WORK REQUEST:
Every line with the string "robot" should be copied from the data.

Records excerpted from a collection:

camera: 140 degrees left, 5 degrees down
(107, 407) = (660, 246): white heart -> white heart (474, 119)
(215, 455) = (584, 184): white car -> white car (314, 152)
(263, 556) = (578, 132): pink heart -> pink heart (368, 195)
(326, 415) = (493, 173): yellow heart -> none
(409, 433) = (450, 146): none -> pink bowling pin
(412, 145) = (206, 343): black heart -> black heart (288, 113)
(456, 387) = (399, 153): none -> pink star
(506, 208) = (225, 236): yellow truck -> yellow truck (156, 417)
* * *
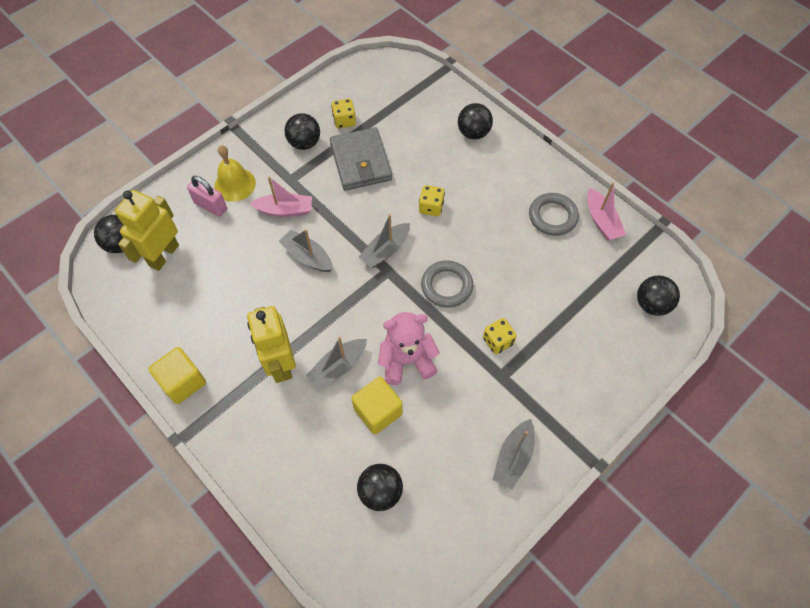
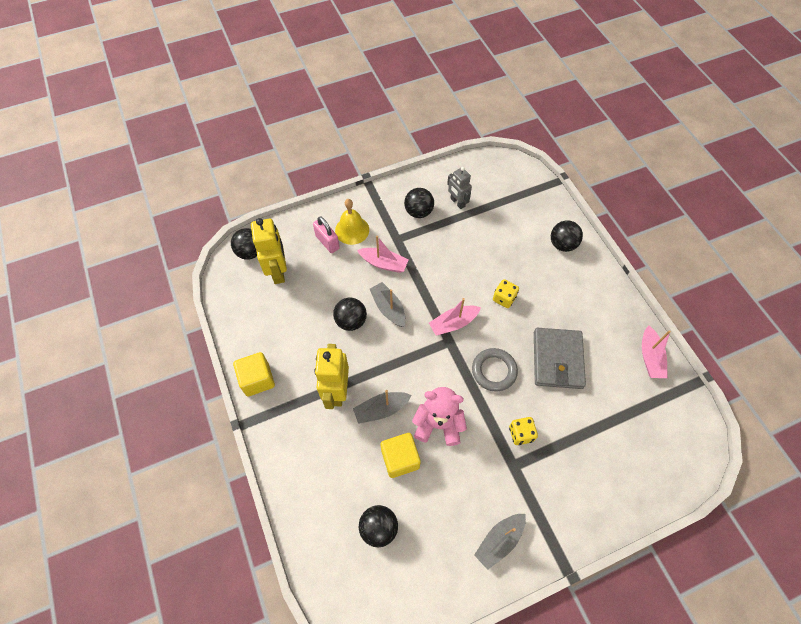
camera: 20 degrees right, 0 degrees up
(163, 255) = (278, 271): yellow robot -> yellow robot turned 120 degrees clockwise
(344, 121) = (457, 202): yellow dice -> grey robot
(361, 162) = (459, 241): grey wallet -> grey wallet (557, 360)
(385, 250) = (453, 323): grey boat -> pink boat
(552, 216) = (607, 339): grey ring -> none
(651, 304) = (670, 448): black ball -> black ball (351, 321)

RESPONSE:
(163, 255) = (278, 271): yellow robot -> yellow robot turned 120 degrees clockwise
(344, 121) = (457, 202): yellow dice -> grey robot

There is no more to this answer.